About this task :: Starting from the top of the entries below and ending with the line containing "bowl/teal [100, 181]", restate every line word for word, pictures omitted.

(Spatial object tracking data)
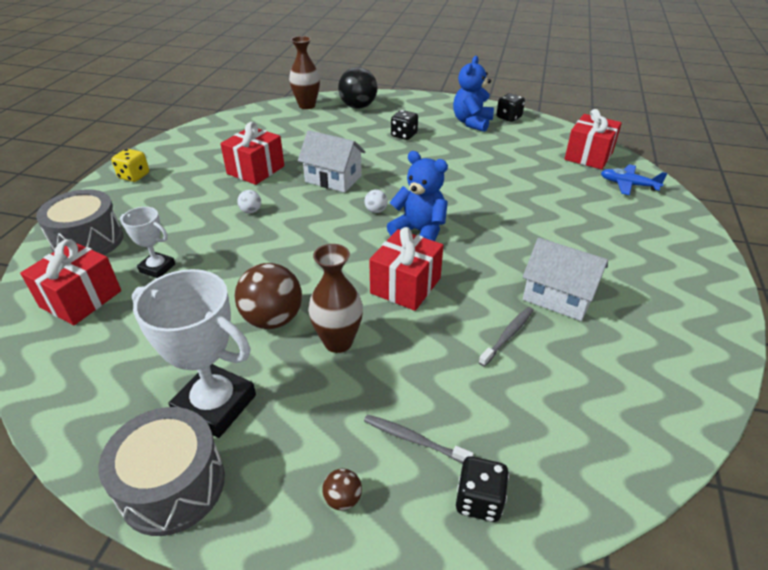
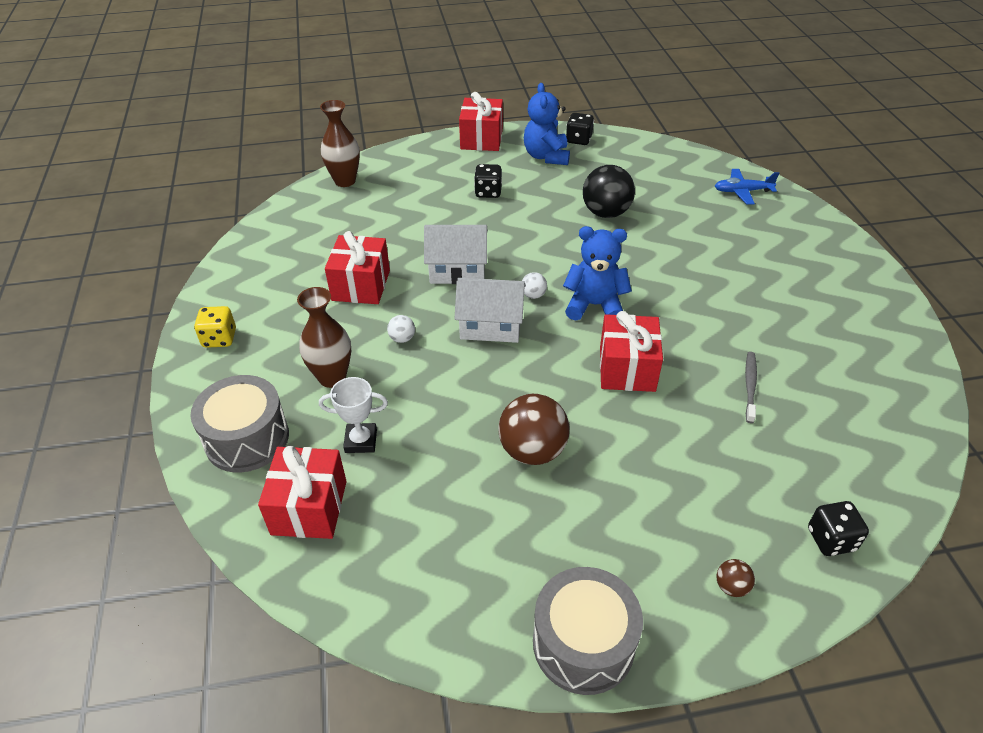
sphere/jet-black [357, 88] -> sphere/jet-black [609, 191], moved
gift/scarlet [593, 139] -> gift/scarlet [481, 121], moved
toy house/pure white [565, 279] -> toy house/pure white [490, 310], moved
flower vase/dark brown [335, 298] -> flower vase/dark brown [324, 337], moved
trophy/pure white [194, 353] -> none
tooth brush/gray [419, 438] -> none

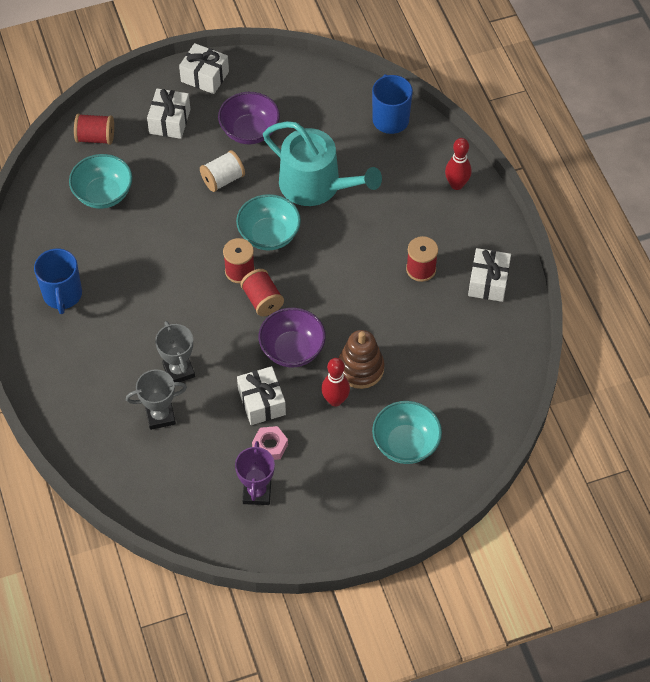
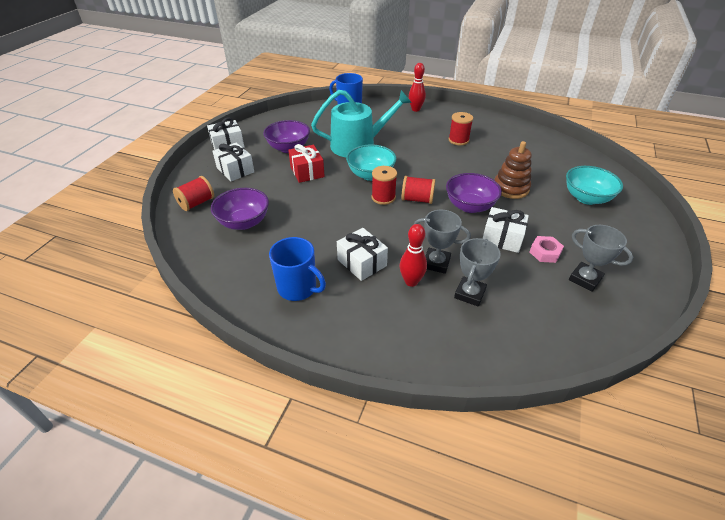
reel of thread/pure white [222, 171] -> gift/scarlet [306, 163]
bowl/teal [100, 181] -> bowl/royal purple [240, 209]
gift/pure white [489, 275] -> gift/pure white [362, 254], moved
bowling pin/scarlet [335, 382] -> bowling pin/scarlet [413, 255], moved
trophy/royal purple [255, 473] -> trophy/gray [601, 258]

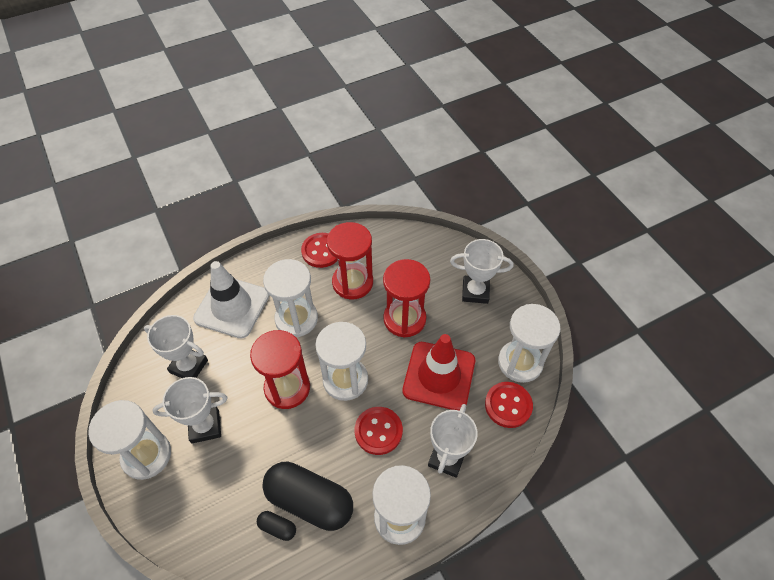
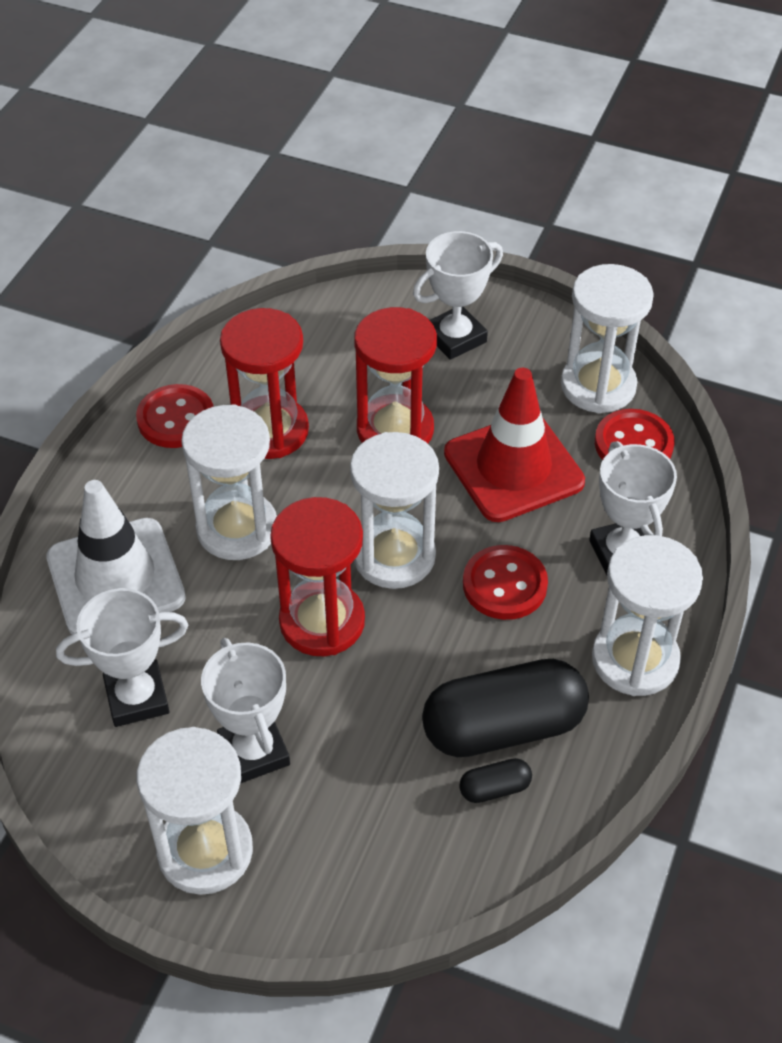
trophy/pure white [189, 410] -> trophy/pure white [245, 710], 60 degrees counterclockwise

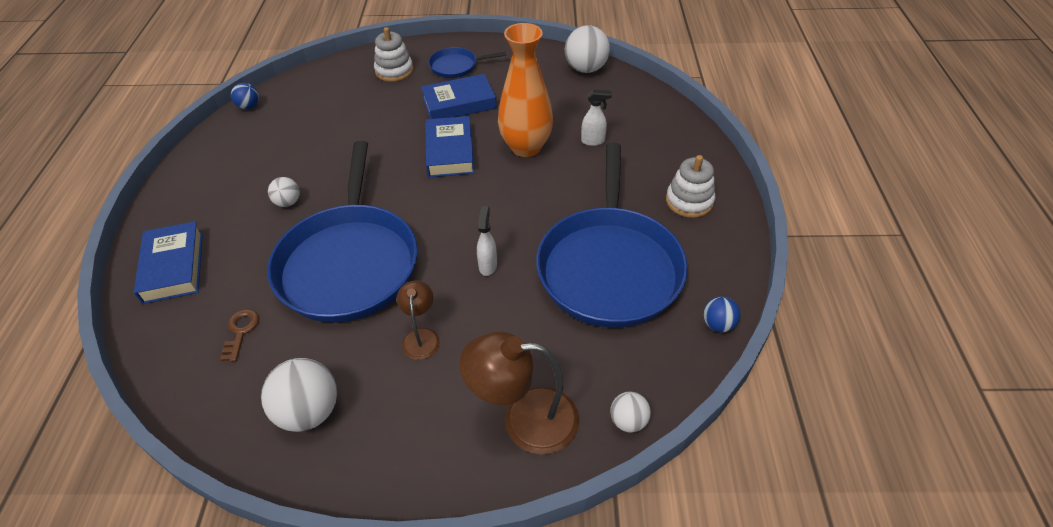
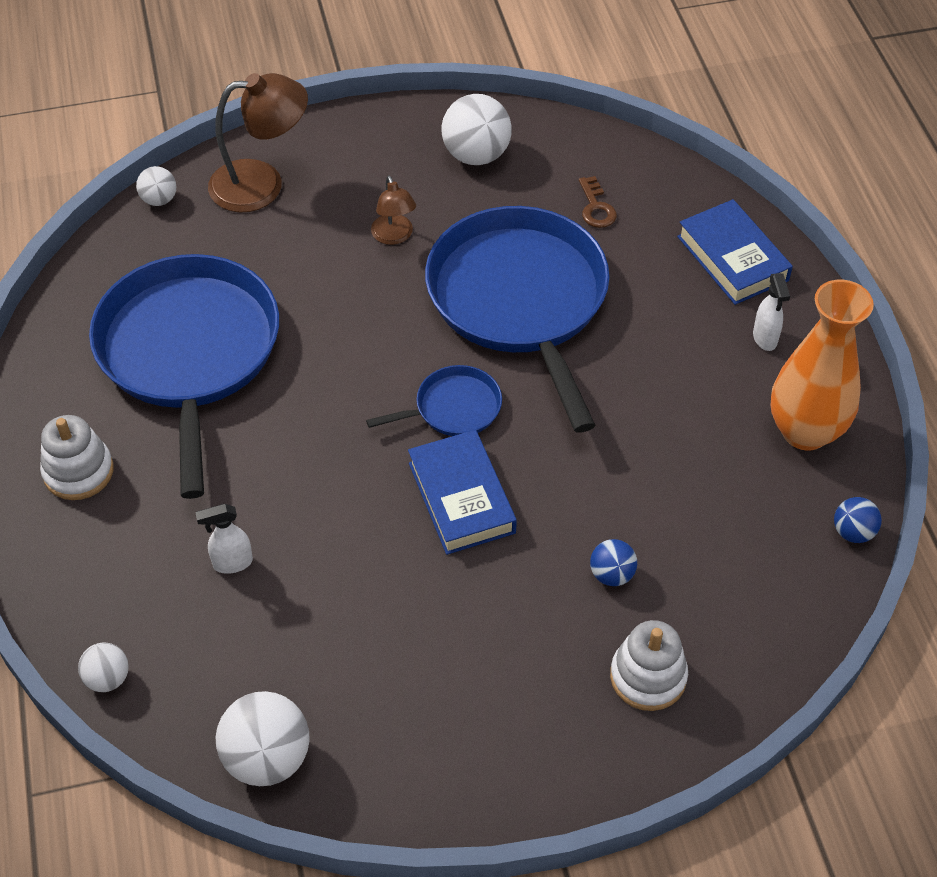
flower vase/orange-coloured [525, 90] -> flower vase/orange-coloured [822, 365], moved
pan/blue [467, 62] -> pan/blue [434, 400], moved
hardcover/blue [459, 96] -> none
sphere/pure white [284, 192] -> sphere/pure white [103, 667], moved
spray cleaner/pure white [487, 241] -> spray cleaner/pure white [771, 312], moved
sphere/blue [722, 314] -> sphere/blue [613, 562], moved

Answer space ::
sphere/jet-black [357, 88] -> sphere/jet-black [609, 191], moved
gift/scarlet [593, 139] -> gift/scarlet [481, 121], moved
toy house/pure white [565, 279] -> toy house/pure white [490, 310], moved
flower vase/dark brown [335, 298] -> flower vase/dark brown [324, 337], moved
trophy/pure white [194, 353] -> none
tooth brush/gray [419, 438] -> none

reel of thread/pure white [222, 171] -> gift/scarlet [306, 163]
bowl/teal [100, 181] -> bowl/royal purple [240, 209]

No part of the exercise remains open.